- **Goal**:
Reproduce each of the following lines verbatim, keeping their order and wording unchanged.

◇ ◇ ◇ ◇ ◇ ◇ ◇

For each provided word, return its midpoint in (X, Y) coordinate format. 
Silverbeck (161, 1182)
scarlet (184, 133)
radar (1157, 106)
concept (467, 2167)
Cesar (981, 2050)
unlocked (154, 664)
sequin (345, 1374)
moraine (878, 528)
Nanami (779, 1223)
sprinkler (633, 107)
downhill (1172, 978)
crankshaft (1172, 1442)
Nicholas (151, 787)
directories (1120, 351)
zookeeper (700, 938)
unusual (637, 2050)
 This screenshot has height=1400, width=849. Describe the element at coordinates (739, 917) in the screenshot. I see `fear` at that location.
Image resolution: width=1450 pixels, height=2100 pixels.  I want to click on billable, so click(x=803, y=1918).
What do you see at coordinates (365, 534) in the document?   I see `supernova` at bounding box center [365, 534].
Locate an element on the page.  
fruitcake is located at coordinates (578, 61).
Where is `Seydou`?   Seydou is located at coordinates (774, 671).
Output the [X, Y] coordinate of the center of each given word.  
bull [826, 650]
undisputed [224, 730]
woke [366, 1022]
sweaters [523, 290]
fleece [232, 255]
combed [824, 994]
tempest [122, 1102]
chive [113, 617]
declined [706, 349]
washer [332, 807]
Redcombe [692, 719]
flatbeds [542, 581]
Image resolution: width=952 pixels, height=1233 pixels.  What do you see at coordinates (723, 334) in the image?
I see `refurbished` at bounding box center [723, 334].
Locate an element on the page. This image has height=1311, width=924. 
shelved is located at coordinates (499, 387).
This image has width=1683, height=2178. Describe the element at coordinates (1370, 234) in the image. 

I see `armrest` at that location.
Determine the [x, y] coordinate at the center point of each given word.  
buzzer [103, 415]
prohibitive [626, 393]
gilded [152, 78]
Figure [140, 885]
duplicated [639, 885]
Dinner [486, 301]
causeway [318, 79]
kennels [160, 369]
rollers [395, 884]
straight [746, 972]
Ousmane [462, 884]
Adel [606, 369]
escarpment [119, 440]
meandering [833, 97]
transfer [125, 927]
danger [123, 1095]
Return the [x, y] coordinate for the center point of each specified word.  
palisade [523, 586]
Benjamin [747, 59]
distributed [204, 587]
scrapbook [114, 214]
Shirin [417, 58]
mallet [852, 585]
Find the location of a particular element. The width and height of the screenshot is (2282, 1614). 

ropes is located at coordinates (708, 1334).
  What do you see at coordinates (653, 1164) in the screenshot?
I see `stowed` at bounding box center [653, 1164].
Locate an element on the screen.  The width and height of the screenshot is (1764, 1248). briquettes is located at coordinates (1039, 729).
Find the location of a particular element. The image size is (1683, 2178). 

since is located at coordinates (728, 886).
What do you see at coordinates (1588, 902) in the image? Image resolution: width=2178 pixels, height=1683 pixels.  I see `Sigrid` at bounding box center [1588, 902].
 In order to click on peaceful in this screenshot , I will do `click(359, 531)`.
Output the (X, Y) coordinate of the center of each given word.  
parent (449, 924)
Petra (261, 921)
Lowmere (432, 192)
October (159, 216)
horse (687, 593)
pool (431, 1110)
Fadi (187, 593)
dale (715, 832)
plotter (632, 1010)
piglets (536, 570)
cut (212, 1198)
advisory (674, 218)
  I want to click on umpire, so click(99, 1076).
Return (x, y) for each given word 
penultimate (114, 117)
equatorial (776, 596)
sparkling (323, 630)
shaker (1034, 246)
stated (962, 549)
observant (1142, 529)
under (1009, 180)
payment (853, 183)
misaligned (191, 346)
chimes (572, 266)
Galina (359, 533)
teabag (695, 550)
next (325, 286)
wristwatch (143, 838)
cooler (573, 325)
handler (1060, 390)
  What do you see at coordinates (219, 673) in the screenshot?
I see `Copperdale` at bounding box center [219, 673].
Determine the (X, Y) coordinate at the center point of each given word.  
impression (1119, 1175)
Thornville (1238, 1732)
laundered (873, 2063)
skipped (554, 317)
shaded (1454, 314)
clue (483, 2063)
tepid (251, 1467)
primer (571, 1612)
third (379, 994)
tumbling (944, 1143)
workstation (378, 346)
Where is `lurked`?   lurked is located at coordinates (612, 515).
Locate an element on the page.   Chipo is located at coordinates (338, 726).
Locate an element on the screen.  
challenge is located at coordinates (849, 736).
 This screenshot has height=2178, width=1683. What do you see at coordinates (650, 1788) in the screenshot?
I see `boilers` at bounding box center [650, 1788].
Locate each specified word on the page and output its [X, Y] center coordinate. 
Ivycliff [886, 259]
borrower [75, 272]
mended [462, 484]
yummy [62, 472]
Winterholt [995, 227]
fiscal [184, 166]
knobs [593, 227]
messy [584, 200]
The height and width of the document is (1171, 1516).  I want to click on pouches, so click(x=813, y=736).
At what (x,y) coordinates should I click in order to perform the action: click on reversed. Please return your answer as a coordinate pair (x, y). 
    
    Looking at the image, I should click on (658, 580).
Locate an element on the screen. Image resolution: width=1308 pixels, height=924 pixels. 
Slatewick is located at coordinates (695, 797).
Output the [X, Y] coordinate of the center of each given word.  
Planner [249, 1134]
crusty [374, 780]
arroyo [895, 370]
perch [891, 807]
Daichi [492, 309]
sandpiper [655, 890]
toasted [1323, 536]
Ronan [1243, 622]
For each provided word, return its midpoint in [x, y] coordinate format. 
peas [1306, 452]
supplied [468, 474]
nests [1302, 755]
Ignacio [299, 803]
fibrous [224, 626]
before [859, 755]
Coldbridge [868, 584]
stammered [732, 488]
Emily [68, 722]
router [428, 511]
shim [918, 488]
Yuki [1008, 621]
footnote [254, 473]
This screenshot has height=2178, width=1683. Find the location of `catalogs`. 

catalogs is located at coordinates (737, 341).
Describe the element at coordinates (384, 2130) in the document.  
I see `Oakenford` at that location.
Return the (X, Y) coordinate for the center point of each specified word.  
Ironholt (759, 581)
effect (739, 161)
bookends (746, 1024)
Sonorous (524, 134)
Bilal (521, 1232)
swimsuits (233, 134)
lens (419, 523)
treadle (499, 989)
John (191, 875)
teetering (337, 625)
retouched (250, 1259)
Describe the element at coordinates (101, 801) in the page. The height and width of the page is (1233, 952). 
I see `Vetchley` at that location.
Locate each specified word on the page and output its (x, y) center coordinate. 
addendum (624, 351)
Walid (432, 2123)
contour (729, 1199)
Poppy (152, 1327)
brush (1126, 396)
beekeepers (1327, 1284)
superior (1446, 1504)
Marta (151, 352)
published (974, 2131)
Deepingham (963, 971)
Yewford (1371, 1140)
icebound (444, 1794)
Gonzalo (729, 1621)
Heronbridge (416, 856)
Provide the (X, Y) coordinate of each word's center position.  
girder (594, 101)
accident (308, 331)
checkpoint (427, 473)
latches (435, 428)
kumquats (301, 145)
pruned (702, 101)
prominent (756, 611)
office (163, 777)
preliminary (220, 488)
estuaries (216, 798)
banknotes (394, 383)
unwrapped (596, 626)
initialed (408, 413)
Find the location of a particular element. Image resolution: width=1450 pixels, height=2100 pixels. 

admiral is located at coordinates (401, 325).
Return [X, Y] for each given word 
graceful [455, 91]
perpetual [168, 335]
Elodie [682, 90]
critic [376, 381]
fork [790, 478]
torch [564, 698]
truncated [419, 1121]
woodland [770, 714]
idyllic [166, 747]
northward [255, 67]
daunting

◇ ◇ ◇ ◇ ◇ ◇ ◇

- **The response**:
For each provided word, return its midpoint in (X, Y) coordinate format. 
Silverbeck (161, 1182)
scarlet (184, 133)
radar (1157, 106)
concept (467, 2167)
Cesar (981, 2050)
unlocked (154, 664)
sequin (345, 1374)
moraine (878, 528)
Nanami (779, 1223)
sprinkler (633, 107)
downhill (1172, 978)
crankshaft (1172, 1442)
Nicholas (151, 787)
directories (1120, 351)
zookeeper (700, 938)
unusual (637, 2050)
 This screenshot has height=1400, width=849. Describe the element at coordinates (739, 917) in the screenshot. I see `fear` at that location.
Image resolution: width=1450 pixels, height=2100 pixels.  I want to click on billable, so click(x=803, y=1918).
What do you see at coordinates (365, 534) in the document?   I see `supernova` at bounding box center [365, 534].
Locate an element on the page.  
fruitcake is located at coordinates (578, 61).
Where is `Seydou`?   Seydou is located at coordinates (774, 671).
Output the [X, Y] coordinate of the center of each given word.  
bull [826, 650]
undisputed [224, 730]
woke [366, 1022]
sweaters [523, 290]
fleece [232, 255]
combed [824, 994]
tempest [122, 1102]
chive [113, 617]
declined [706, 349]
washer [332, 807]
Redcombe [692, 719]
flatbeds [542, 581]
Image resolution: width=952 pixels, height=1233 pixels.  What do you see at coordinates (723, 334) in the image?
I see `refurbished` at bounding box center [723, 334].
Locate an element on the page. This image has height=1311, width=924. 
shelved is located at coordinates (499, 387).
This image has width=1683, height=2178. Describe the element at coordinates (1370, 234) in the image. 

I see `armrest` at that location.
Determine the [x, y] coordinate at the center point of each given word.  
buzzer [103, 415]
prohibitive [626, 393]
gilded [152, 78]
Figure [140, 885]
duplicated [639, 885]
Dinner [486, 301]
causeway [318, 79]
kennels [160, 369]
rollers [395, 884]
straight [746, 972]
Ousmane [462, 884]
Adel [606, 369]
escarpment [119, 440]
meandering [833, 97]
transfer [125, 927]
danger [123, 1095]
Return the [x, y] coordinate for the center point of each specified word.  
palisade [523, 586]
Benjamin [747, 59]
distributed [204, 587]
scrapbook [114, 214]
Shirin [417, 58]
mallet [852, 585]
Find the location of a particular element. The width and height of the screenshot is (2282, 1614). 

ropes is located at coordinates (708, 1334).
  What do you see at coordinates (653, 1164) in the screenshot?
I see `stowed` at bounding box center [653, 1164].
Locate an element on the screen.  The width and height of the screenshot is (1764, 1248). briquettes is located at coordinates (1039, 729).
Find the location of a particular element. The image size is (1683, 2178). 

since is located at coordinates (728, 886).
What do you see at coordinates (1588, 902) in the image? Image resolution: width=2178 pixels, height=1683 pixels.  I see `Sigrid` at bounding box center [1588, 902].
 In order to click on peaceful in this screenshot , I will do `click(359, 531)`.
Output the (X, Y) coordinate of the center of each given word.  
parent (449, 924)
Petra (261, 921)
Lowmere (432, 192)
October (159, 216)
horse (687, 593)
pool (431, 1110)
Fadi (187, 593)
dale (715, 832)
plotter (632, 1010)
piglets (536, 570)
cut (212, 1198)
advisory (674, 218)
  I want to click on umpire, so click(99, 1076).
Return (x, y) for each given word 
penultimate (114, 117)
equatorial (776, 596)
sparkling (323, 630)
shaker (1034, 246)
stated (962, 549)
observant (1142, 529)
under (1009, 180)
payment (853, 183)
misaligned (191, 346)
chimes (572, 266)
Galina (359, 533)
teabag (695, 550)
next (325, 286)
wristwatch (143, 838)
cooler (573, 325)
handler (1060, 390)
  What do you see at coordinates (219, 673) in the screenshot?
I see `Copperdale` at bounding box center [219, 673].
Determine the (X, Y) coordinate at the center point of each given word.  
impression (1119, 1175)
Thornville (1238, 1732)
laundered (873, 2063)
skipped (554, 317)
shaded (1454, 314)
clue (483, 2063)
tepid (251, 1467)
primer (571, 1612)
third (379, 994)
tumbling (944, 1143)
workstation (378, 346)
Where is `lurked`?   lurked is located at coordinates (612, 515).
Locate an element on the page.   Chipo is located at coordinates (338, 726).
Locate an element on the screen.  
challenge is located at coordinates (849, 736).
 This screenshot has height=2178, width=1683. What do you see at coordinates (650, 1788) in the screenshot?
I see `boilers` at bounding box center [650, 1788].
Locate each specified word on the page and output its [X, Y] center coordinate. 
Ivycliff [886, 259]
borrower [75, 272]
mended [462, 484]
yummy [62, 472]
Winterholt [995, 227]
fiscal [184, 166]
knobs [593, 227]
messy [584, 200]
The height and width of the document is (1171, 1516).  I want to click on pouches, so click(x=813, y=736).
At what (x,y) coordinates should I click in order to perform the action: click on reversed. Please return your answer as a coordinate pair (x, y). 
    
    Looking at the image, I should click on (658, 580).
Locate an element on the screen. Image resolution: width=1308 pixels, height=924 pixels. 
Slatewick is located at coordinates (695, 797).
Output the [X, Y] coordinate of the center of each given word.  
Planner [249, 1134]
crusty [374, 780]
arroyo [895, 370]
perch [891, 807]
Daichi [492, 309]
sandpiper [655, 890]
toasted [1323, 536]
Ronan [1243, 622]
For each provided word, return its midpoint in [x, y] coordinate format. 
peas [1306, 452]
supplied [468, 474]
nests [1302, 755]
Ignacio [299, 803]
fibrous [224, 626]
before [859, 755]
Coldbridge [868, 584]
stammered [732, 488]
Emily [68, 722]
router [428, 511]
shim [918, 488]
Yuki [1008, 621]
footnote [254, 473]
This screenshot has height=2178, width=1683. Find the location of `catalogs`. 

catalogs is located at coordinates (737, 341).
Describe the element at coordinates (384, 2130) in the document.  
I see `Oakenford` at that location.
Return the (X, Y) coordinate for the center point of each specified word.  
Ironholt (759, 581)
effect (739, 161)
bookends (746, 1024)
Sonorous (524, 134)
Bilal (521, 1232)
swimsuits (233, 134)
lens (419, 523)
treadle (499, 989)
John (191, 875)
teetering (337, 625)
retouched (250, 1259)
Describe the element at coordinates (101, 801) in the page. The height and width of the page is (1233, 952). 
I see `Vetchley` at that location.
Locate each specified word on the page and output its (x, y) center coordinate. 
addendum (624, 351)
Walid (432, 2123)
contour (729, 1199)
Poppy (152, 1327)
brush (1126, 396)
beekeepers (1327, 1284)
superior (1446, 1504)
Marta (151, 352)
published (974, 2131)
Deepingham (963, 971)
Yewford (1371, 1140)
icebound (444, 1794)
Gonzalo (729, 1621)
Heronbridge (416, 856)
Provide the (X, Y) coordinate of each word's center position.  
girder (594, 101)
accident (308, 331)
checkpoint (427, 473)
latches (435, 428)
kumquats (301, 145)
pruned (702, 101)
prominent (756, 611)
office (163, 777)
preliminary (220, 488)
estuaries (216, 798)
banknotes (394, 383)
unwrapped (596, 626)
initialed (408, 413)
Find the location of a particular element. Image resolution: width=1450 pixels, height=2100 pixels. 

admiral is located at coordinates (401, 325).
Return [X, Y] for each given word 
graceful [455, 91]
perpetual [168, 335]
Elodie [682, 90]
critic [376, 381]
fork [790, 478]
torch [564, 698]
truncated [419, 1121]
woodland [770, 714]
idyllic [166, 747]
northward [255, 67]
daunting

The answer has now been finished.